### What is being asked
Take the entries that follow and return exactly the lines from the one holding "C201: 680nF (+12V, GND) -> 220nF (+12V, GND)" through the one holding "S203: button (+12V, GND)", both included. Nothing else is needed.

### Extracted material
↓

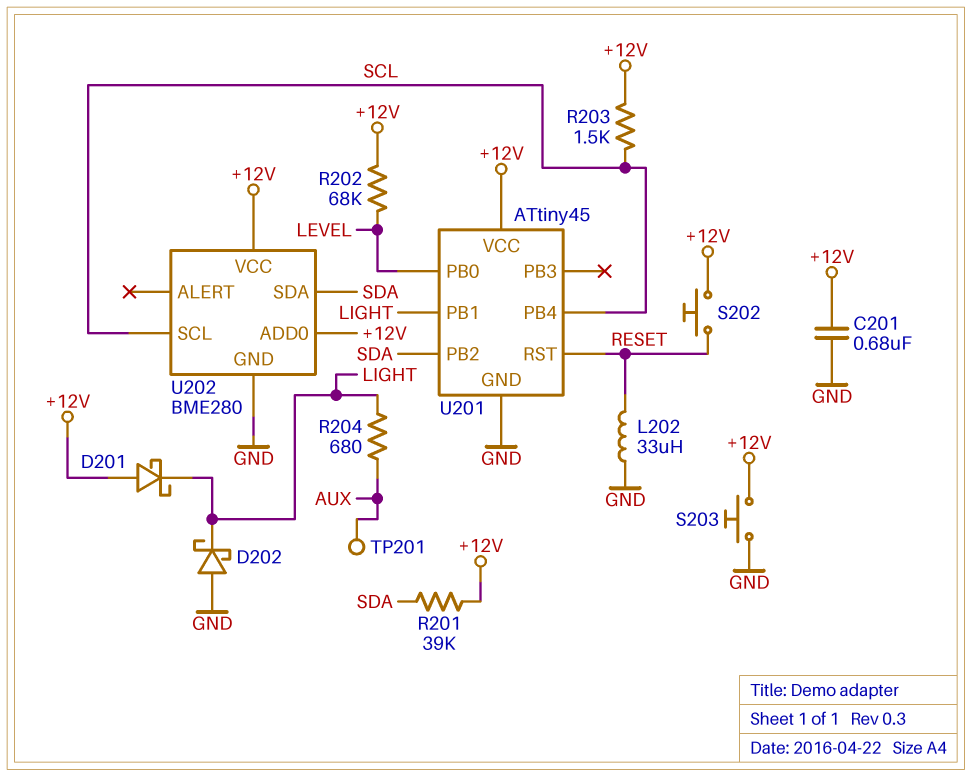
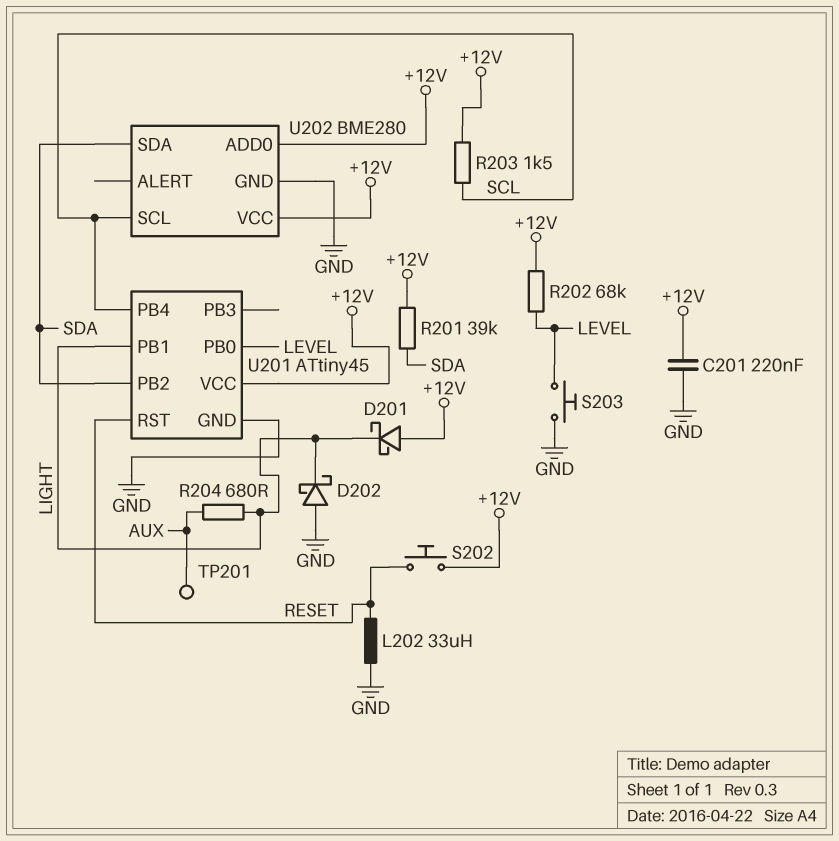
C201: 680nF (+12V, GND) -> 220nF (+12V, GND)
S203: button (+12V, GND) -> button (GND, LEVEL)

↑
↓

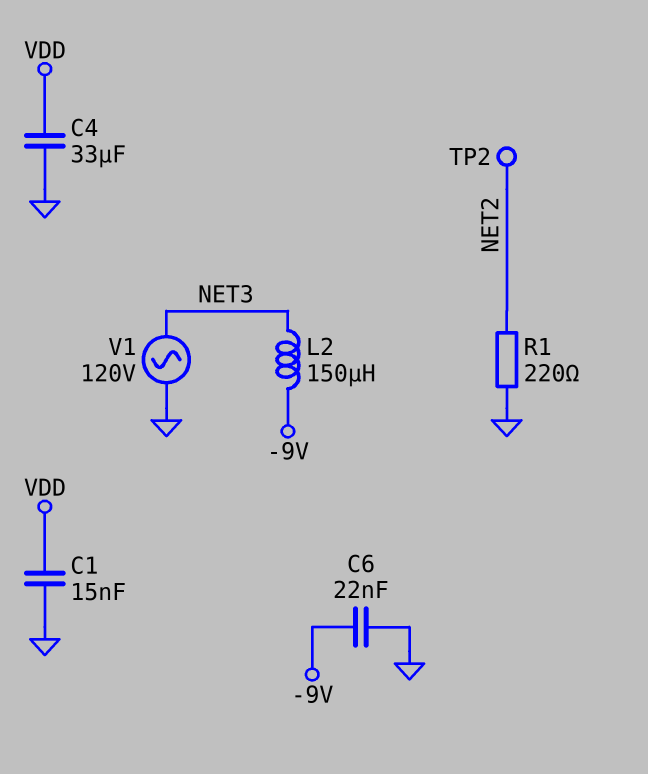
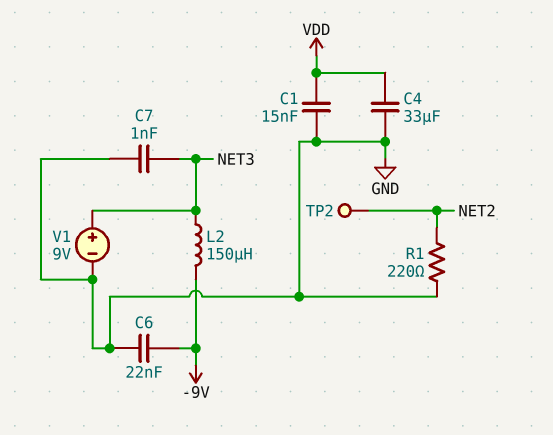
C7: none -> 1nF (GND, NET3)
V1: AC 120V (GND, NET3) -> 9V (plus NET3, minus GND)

↑
↓

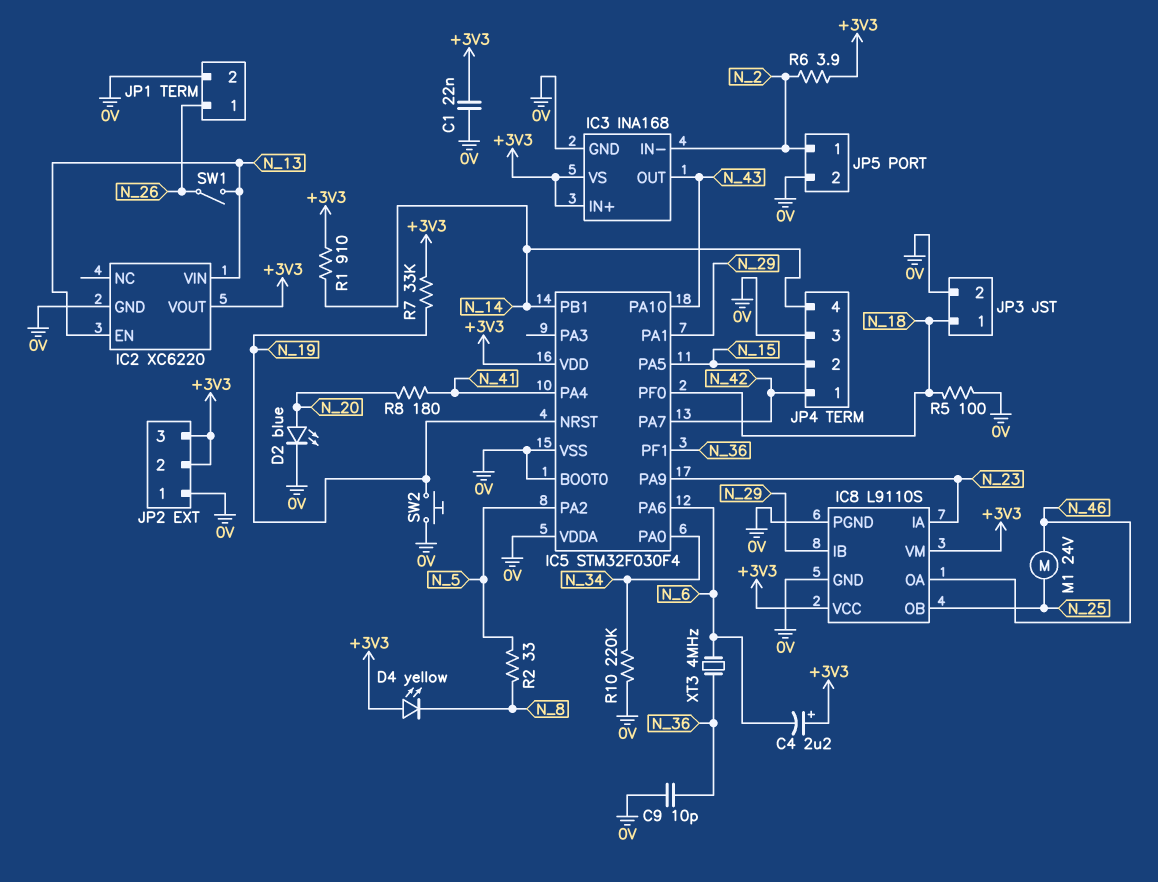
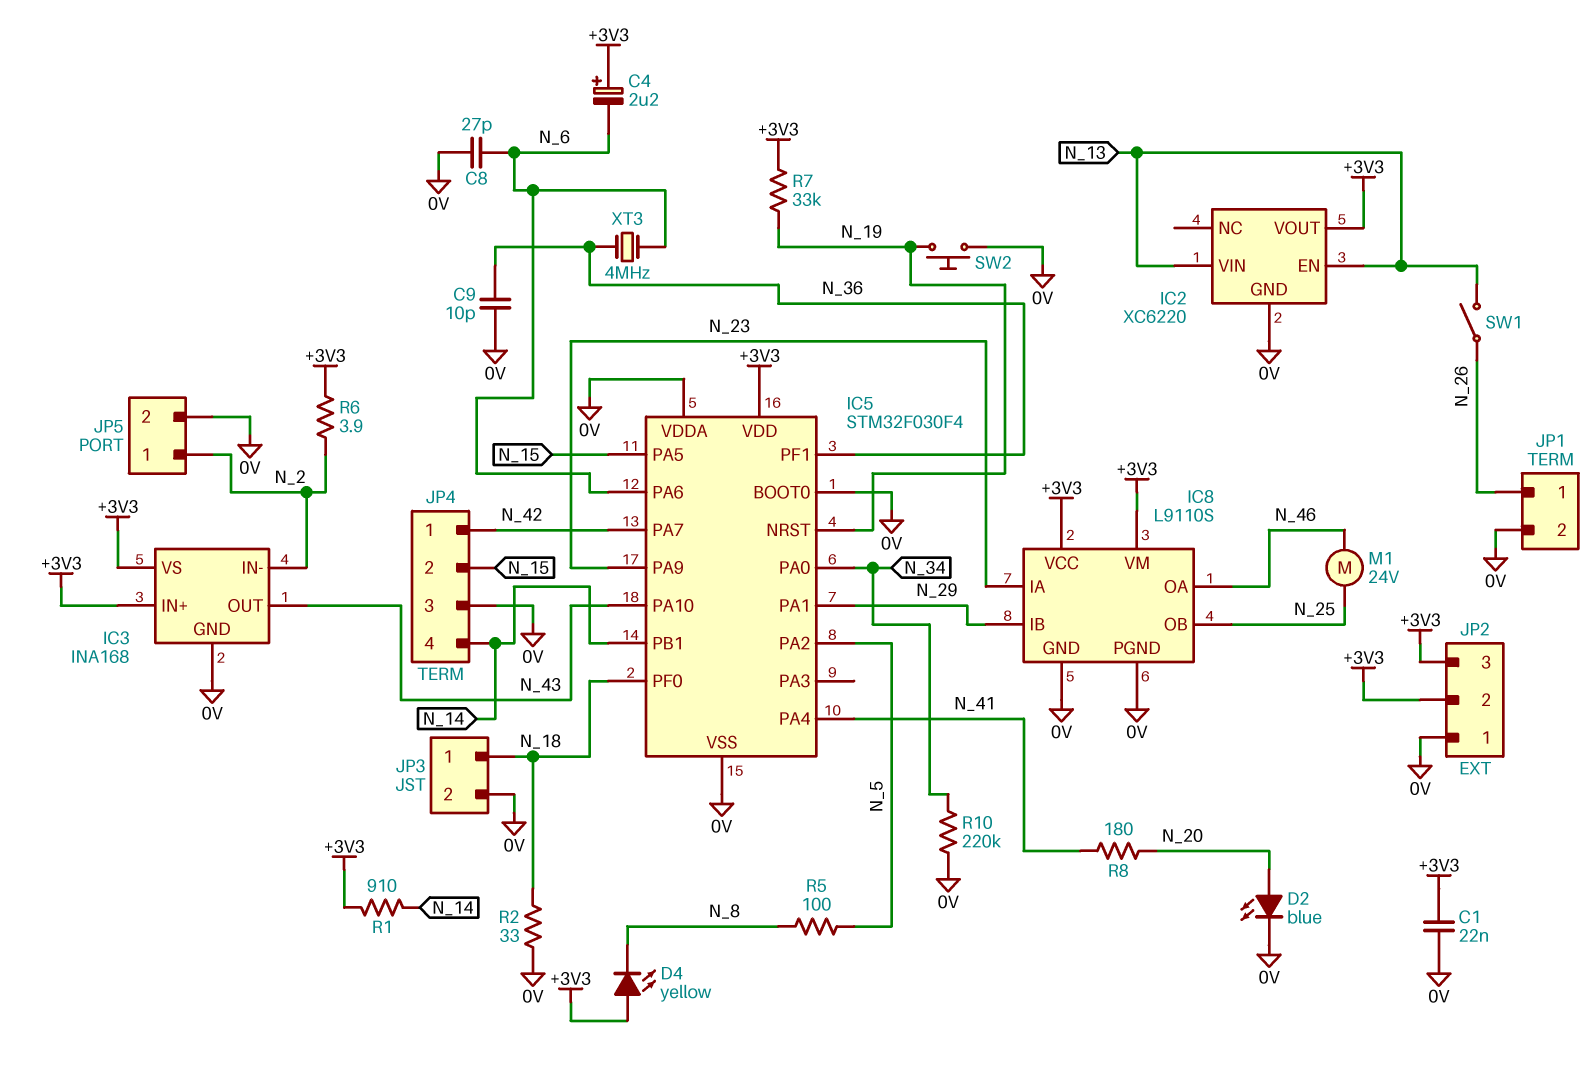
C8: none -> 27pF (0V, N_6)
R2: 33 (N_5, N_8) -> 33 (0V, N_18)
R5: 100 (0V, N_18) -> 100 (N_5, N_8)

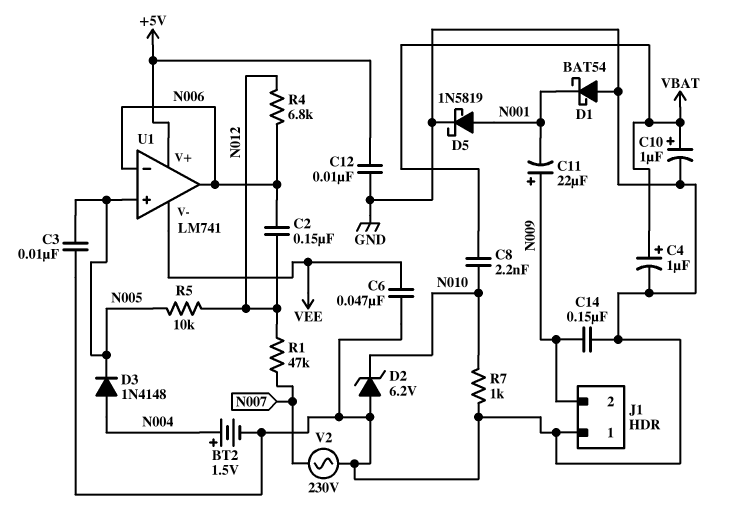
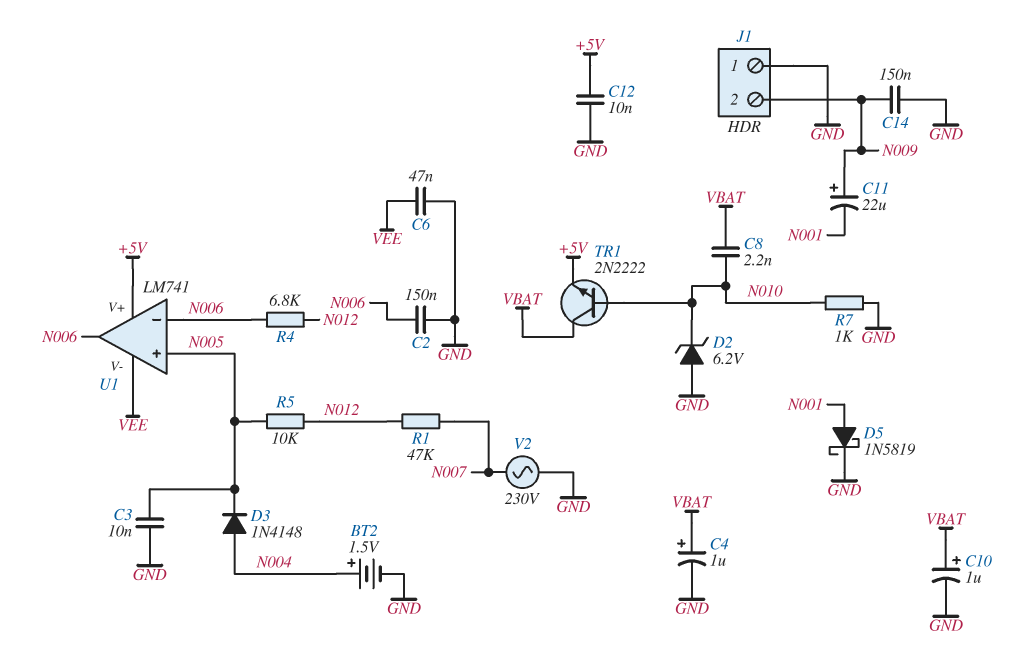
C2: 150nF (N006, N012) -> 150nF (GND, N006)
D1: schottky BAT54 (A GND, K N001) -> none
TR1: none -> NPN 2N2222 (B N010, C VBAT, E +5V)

↑

### Exercise result
C201: 680nF (+12V, GND) -> 220nF (+12V, GND)
S203: button (+12V, GND) -> button (GND, LEVEL)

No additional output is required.